++++ INPUT FOR THIS TASK
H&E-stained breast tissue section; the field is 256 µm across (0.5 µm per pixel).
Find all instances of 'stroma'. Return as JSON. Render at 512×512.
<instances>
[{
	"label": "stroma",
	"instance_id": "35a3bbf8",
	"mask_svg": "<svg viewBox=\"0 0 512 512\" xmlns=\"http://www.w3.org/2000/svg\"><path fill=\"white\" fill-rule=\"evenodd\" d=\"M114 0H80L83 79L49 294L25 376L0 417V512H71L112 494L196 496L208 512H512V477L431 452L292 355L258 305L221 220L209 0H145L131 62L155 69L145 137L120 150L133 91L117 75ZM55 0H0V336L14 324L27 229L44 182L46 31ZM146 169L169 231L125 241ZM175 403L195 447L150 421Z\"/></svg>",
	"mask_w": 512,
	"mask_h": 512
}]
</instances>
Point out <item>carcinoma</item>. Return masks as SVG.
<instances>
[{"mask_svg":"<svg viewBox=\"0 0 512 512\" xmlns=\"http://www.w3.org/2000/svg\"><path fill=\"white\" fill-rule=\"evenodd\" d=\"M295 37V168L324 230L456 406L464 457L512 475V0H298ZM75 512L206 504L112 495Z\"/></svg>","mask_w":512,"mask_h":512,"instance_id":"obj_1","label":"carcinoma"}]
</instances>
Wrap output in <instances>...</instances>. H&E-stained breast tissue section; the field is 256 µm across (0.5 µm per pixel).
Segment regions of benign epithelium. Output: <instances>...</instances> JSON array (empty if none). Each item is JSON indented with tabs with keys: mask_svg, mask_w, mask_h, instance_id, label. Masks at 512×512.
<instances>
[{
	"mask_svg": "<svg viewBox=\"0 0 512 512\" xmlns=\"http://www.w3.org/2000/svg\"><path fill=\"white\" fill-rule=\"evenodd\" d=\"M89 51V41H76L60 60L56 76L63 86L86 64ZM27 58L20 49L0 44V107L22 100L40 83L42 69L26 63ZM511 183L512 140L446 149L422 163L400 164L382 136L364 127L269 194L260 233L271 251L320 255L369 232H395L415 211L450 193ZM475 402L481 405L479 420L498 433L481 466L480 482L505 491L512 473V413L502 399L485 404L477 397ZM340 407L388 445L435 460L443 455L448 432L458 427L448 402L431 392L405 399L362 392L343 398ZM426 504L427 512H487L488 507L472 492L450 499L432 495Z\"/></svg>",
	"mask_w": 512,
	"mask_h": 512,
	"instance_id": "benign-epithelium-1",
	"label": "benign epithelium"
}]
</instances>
++++++++
WHAT THE TASK ASKS: Which lines of the data include "section"? Copy each of them.

TASK RESPONSE:
H&E-stained breast tissue section; the field is 256 µm across (0.5 µm per pixel).
Wrap output in <instances>...</instances>. H&E-stained breast tissue section; the field is 256 µm across (0.5 µm per pixel).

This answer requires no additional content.